▶ EXERCISE REQUIREMENTS
All that is wanted is the exact text of the lines below from the one with "(818, 391) = (489, 110): pink" through the one with "(330, 216) = (592, 266): pink", inclusive, minus any pictures.

[Records from a collection]
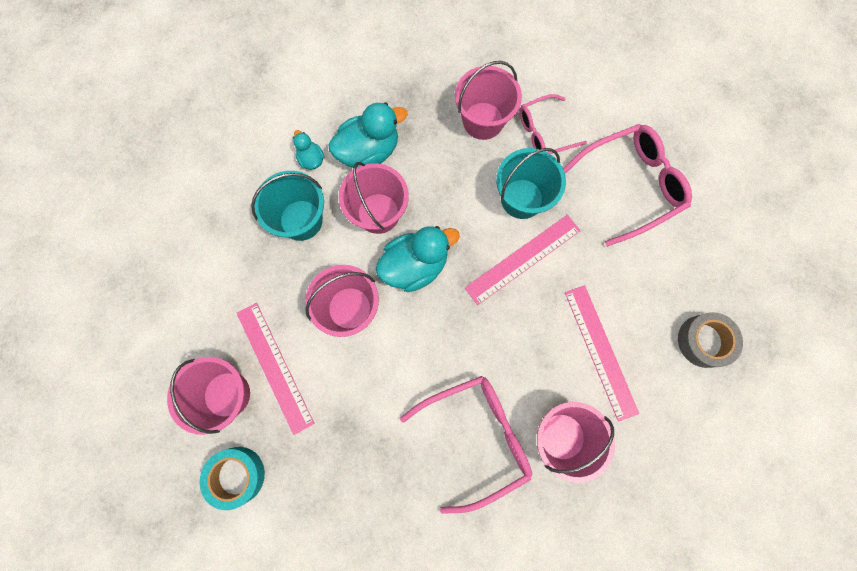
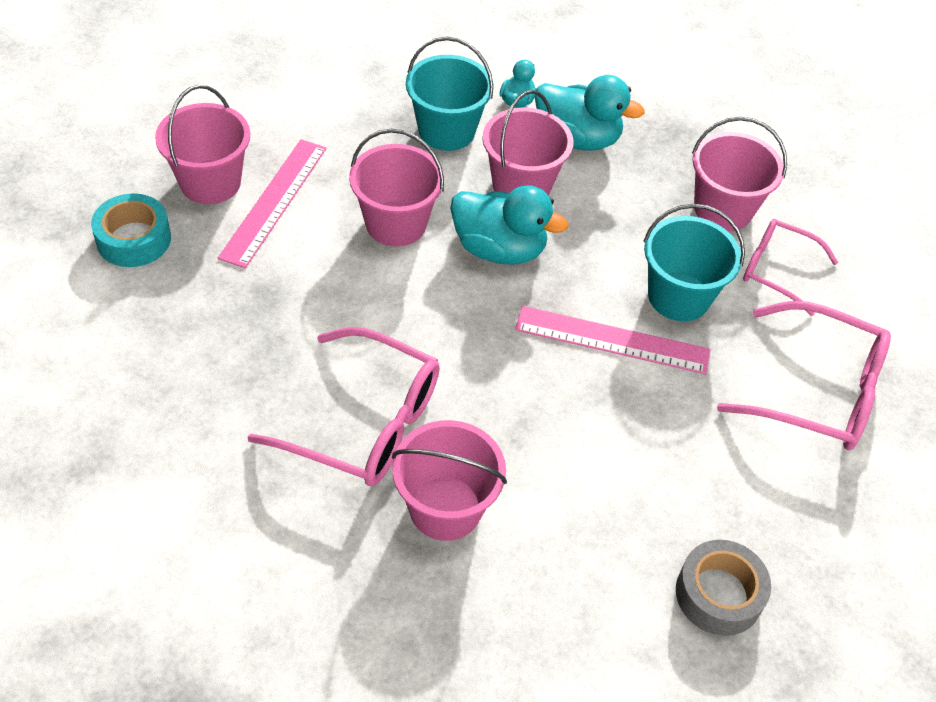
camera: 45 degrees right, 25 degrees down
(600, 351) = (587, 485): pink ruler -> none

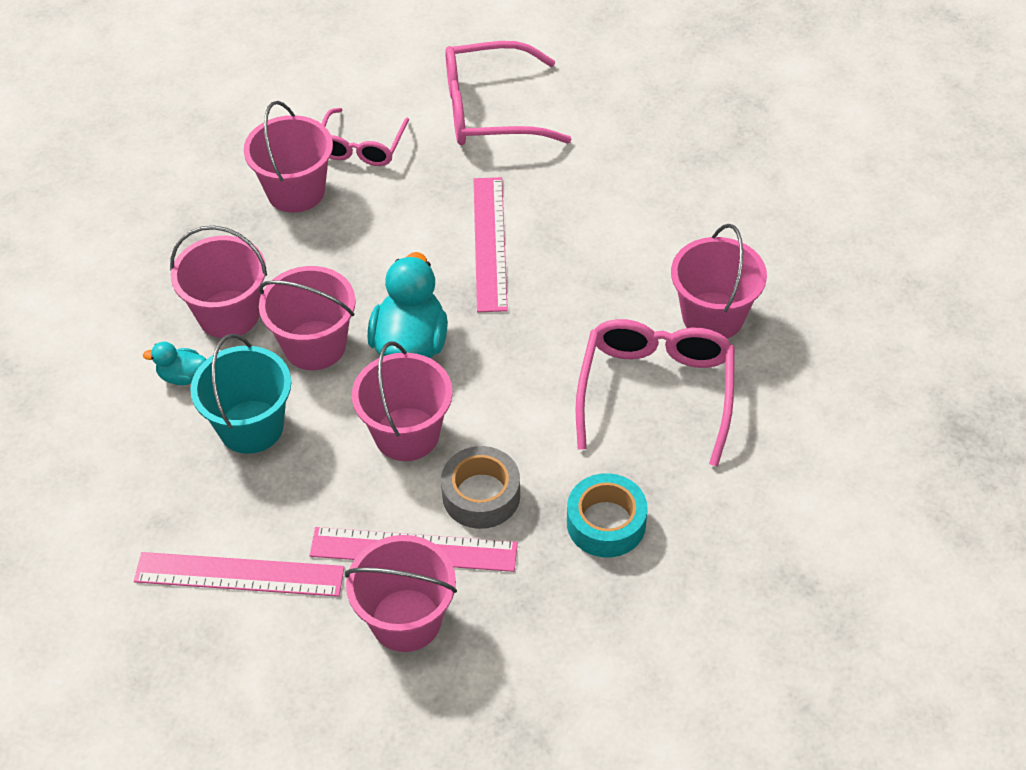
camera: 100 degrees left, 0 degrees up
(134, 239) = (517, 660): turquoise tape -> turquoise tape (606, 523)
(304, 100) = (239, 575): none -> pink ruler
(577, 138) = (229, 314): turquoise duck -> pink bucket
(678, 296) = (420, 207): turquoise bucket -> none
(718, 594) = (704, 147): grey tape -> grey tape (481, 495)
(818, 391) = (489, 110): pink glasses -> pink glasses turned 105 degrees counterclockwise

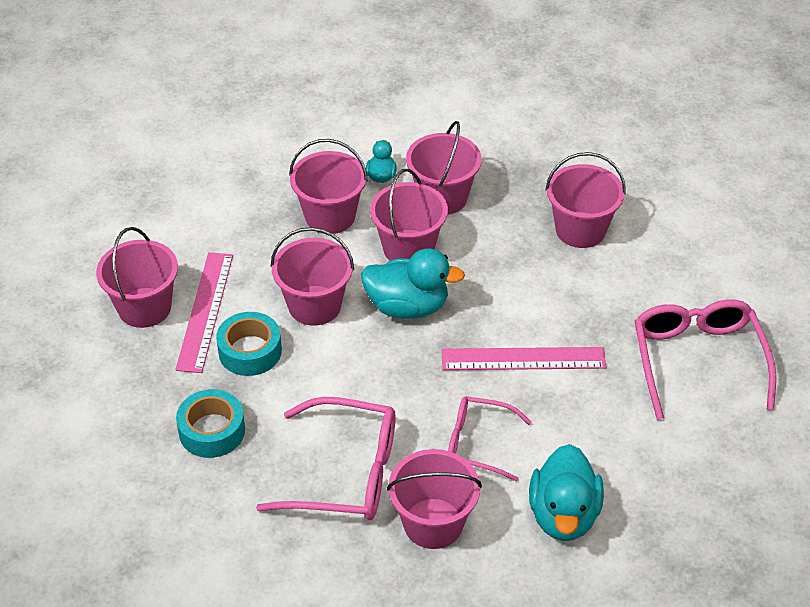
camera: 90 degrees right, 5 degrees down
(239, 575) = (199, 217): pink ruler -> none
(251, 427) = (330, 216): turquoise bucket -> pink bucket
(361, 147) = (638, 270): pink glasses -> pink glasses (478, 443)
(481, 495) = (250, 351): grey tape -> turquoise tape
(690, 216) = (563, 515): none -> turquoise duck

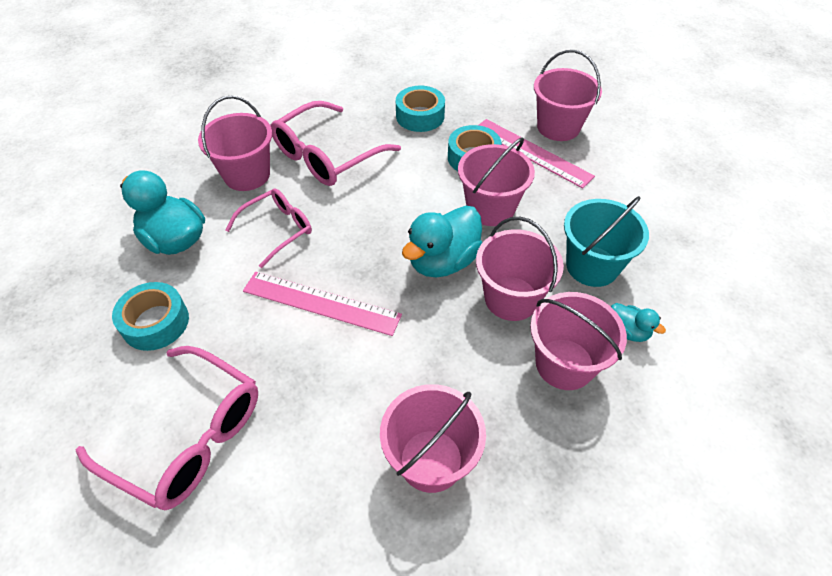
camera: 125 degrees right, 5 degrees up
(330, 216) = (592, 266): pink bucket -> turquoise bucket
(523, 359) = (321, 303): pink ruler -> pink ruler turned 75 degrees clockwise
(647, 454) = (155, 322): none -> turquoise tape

▶ WRITTEN RESPONSE
(818, 391) = (489, 110): pink glasses -> pink glasses turned 105 degrees counterclockwise

camera: 90 degrees right, 5 degrees down
(239, 575) = (199, 217): pink ruler -> none
(251, 427) = (330, 216): turquoise bucket -> pink bucket
(361, 147) = (638, 270): pink glasses -> pink glasses (478, 443)
(481, 495) = (250, 351): grey tape -> turquoise tape
(690, 216) = (563, 515): none -> turquoise duck

camera: 125 degrees right, 5 degrees up
(330, 216) = (592, 266): pink bucket -> turquoise bucket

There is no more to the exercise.